(Stored items from a collection)

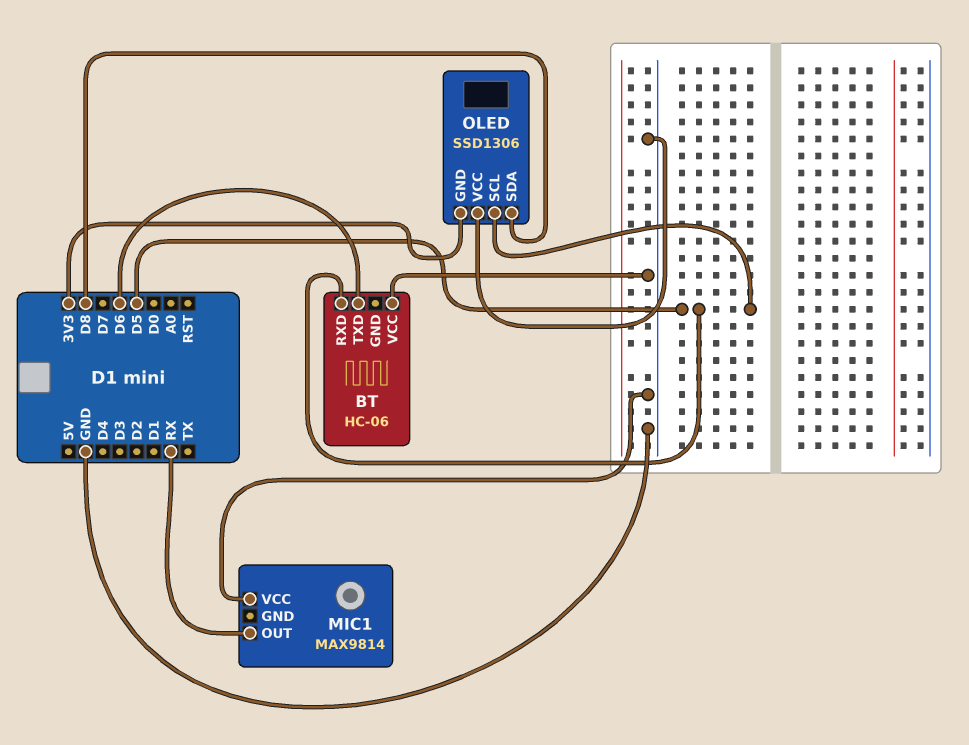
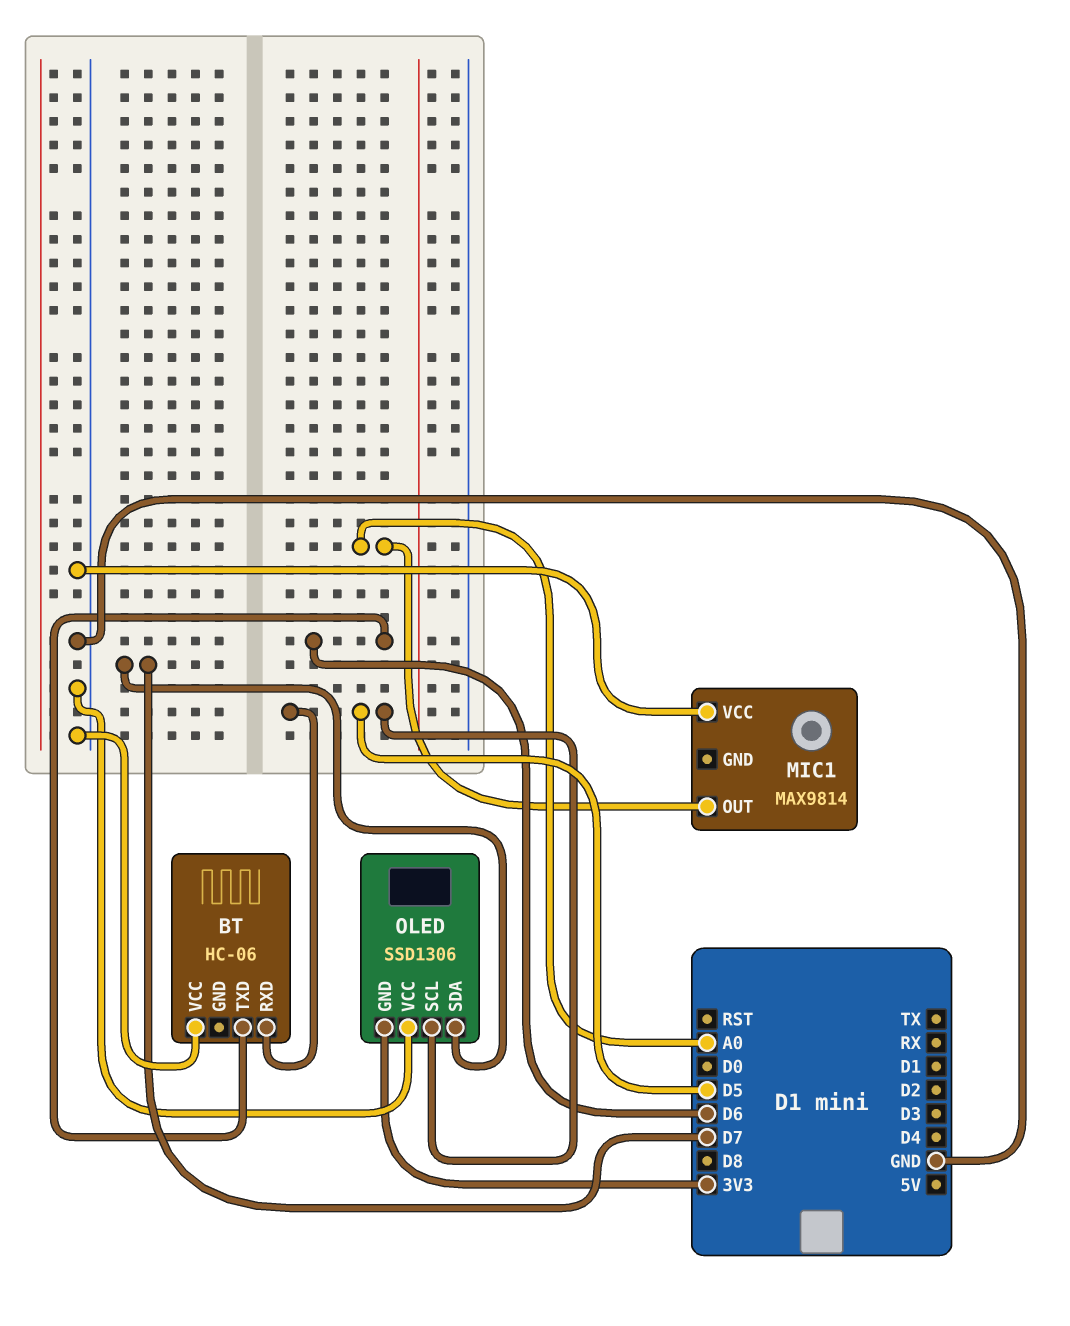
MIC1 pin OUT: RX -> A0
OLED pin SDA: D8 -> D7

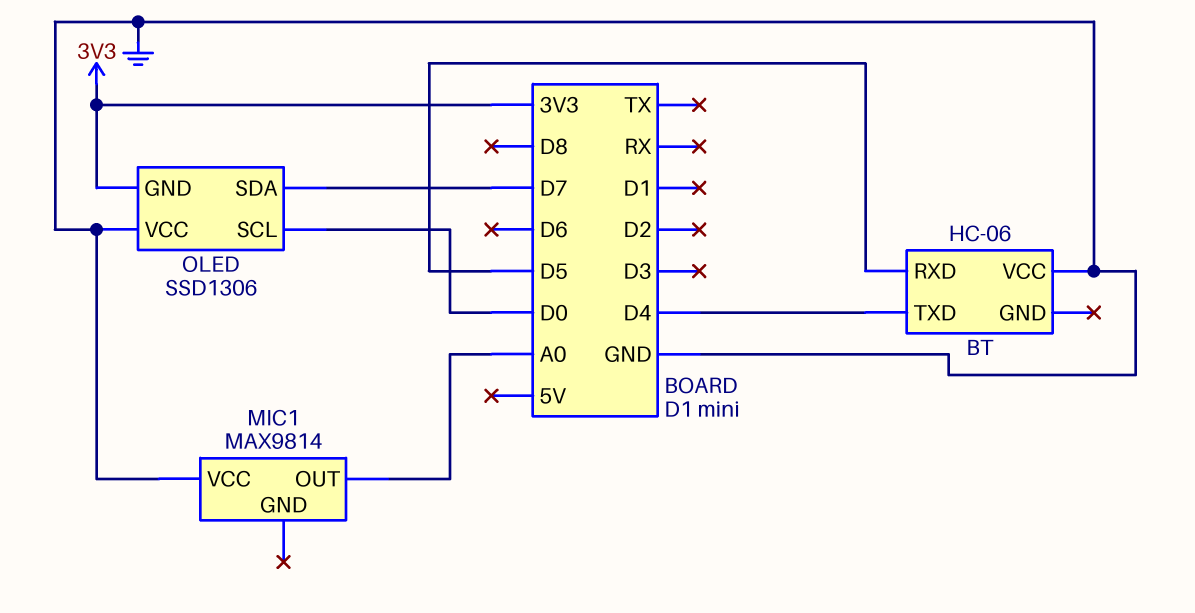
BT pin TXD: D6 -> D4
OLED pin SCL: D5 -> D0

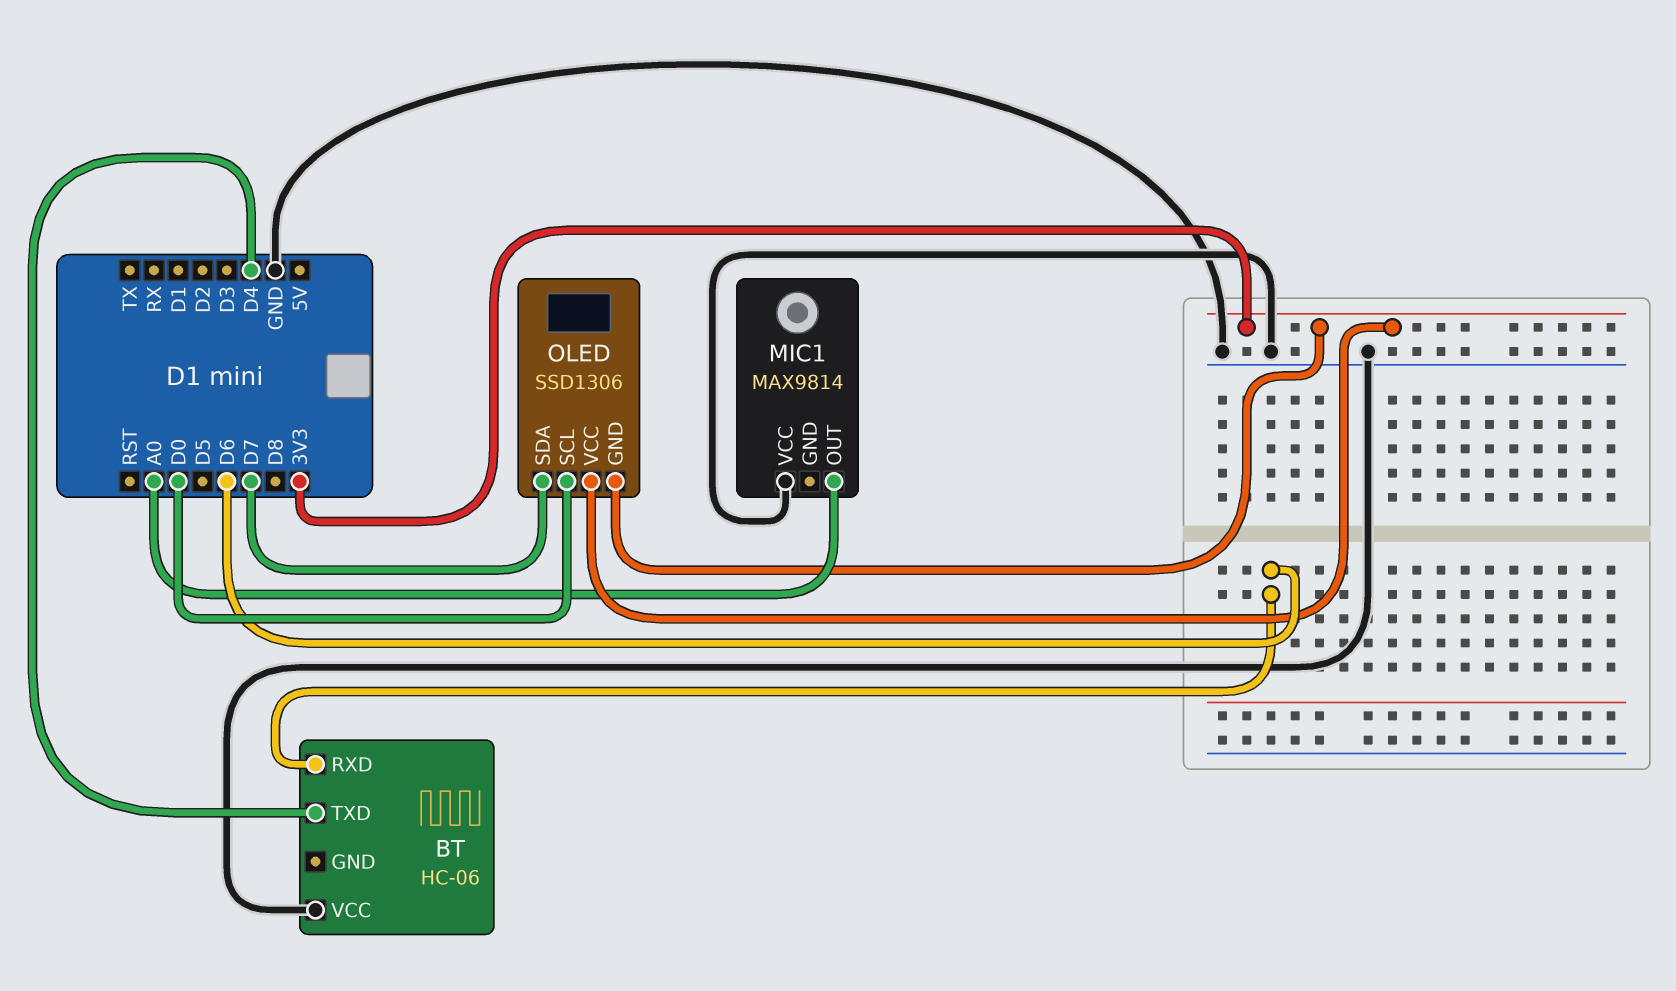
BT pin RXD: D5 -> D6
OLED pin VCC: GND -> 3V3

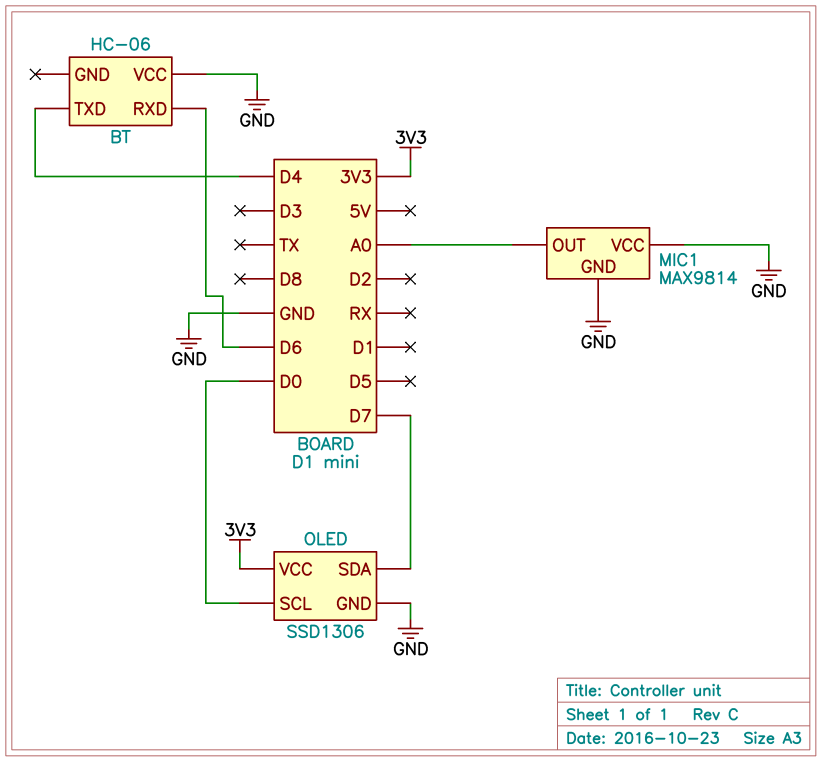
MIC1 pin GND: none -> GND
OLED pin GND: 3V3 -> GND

= REQUIRED WORK =
Beginning with the line that contains "OLED pin SDA: D8 -> D7" in the data above, please copy each line exactly until the last line, both ends included, skipping any pictures.

= WRITTEN ANSWER =
OLED pin SDA: D8 -> D7

BT pin TXD: D6 -> D4
OLED pin SCL: D5 -> D0

BT pin RXD: D5 -> D6
OLED pin VCC: GND -> 3V3

MIC1 pin GND: none -> GND
OLED pin GND: 3V3 -> GND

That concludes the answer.